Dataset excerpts
● ● ● ● ● ● ●

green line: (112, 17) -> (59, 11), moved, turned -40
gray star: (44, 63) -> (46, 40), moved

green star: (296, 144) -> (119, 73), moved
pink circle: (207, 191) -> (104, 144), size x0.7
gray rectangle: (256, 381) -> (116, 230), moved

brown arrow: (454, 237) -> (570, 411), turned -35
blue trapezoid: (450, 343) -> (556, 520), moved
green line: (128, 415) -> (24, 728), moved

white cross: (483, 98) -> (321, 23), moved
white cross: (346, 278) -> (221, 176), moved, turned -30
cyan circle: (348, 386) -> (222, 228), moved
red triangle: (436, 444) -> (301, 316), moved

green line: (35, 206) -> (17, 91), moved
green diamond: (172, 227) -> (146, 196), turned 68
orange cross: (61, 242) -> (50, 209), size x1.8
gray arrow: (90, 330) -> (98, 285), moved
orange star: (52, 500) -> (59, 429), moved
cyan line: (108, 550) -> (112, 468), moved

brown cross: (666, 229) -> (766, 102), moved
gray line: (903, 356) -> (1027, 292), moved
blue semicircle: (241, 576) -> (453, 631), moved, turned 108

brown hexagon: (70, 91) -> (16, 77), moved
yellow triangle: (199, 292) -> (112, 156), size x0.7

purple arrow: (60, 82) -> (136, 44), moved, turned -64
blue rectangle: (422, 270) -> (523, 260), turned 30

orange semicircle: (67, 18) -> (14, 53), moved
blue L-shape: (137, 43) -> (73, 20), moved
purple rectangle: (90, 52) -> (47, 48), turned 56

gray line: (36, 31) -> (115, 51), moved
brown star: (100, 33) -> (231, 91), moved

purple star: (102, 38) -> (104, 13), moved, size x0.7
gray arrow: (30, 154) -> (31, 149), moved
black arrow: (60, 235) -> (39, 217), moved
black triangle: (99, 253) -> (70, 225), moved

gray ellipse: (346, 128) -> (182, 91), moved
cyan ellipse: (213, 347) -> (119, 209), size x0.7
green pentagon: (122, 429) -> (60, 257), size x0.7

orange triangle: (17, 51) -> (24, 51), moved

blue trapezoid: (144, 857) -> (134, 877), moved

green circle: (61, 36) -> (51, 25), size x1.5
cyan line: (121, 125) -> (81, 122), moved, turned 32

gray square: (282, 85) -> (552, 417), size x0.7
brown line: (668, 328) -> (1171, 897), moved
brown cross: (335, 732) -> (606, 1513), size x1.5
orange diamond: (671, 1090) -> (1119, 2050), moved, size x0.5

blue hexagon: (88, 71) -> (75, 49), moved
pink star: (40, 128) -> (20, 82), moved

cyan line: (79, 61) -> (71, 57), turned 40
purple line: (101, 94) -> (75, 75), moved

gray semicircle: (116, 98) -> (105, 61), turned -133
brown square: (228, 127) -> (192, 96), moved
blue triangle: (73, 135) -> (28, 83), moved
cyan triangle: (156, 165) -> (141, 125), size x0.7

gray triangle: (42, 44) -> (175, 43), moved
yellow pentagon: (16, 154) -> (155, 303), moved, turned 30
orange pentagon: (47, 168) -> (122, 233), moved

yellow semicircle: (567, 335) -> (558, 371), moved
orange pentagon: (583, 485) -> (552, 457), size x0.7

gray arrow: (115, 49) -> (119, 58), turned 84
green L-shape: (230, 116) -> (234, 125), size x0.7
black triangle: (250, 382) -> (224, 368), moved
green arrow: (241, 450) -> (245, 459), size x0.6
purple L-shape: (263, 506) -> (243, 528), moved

● ● ● ● ● ● ●

Aim of the exercise
Beginning with the line that has "cyan triangle: (156, 165)", set down every line of the entries above through the final one, unchanged.

Task response
cyan triangle: (156, 165) -> (141, 125), size x0.7

gray triangle: (42, 44) -> (175, 43), moved
yellow pentagon: (16, 154) -> (155, 303), moved, turned 30
orange pentagon: (47, 168) -> (122, 233), moved

yellow semicircle: (567, 335) -> (558, 371), moved
orange pentagon: (583, 485) -> (552, 457), size x0.7

gray arrow: (115, 49) -> (119, 58), turned 84
green L-shape: (230, 116) -> (234, 125), size x0.7
black triangle: (250, 382) -> (224, 368), moved
green arrow: (241, 450) -> (245, 459), size x0.6
purple L-shape: (263, 506) -> (243, 528), moved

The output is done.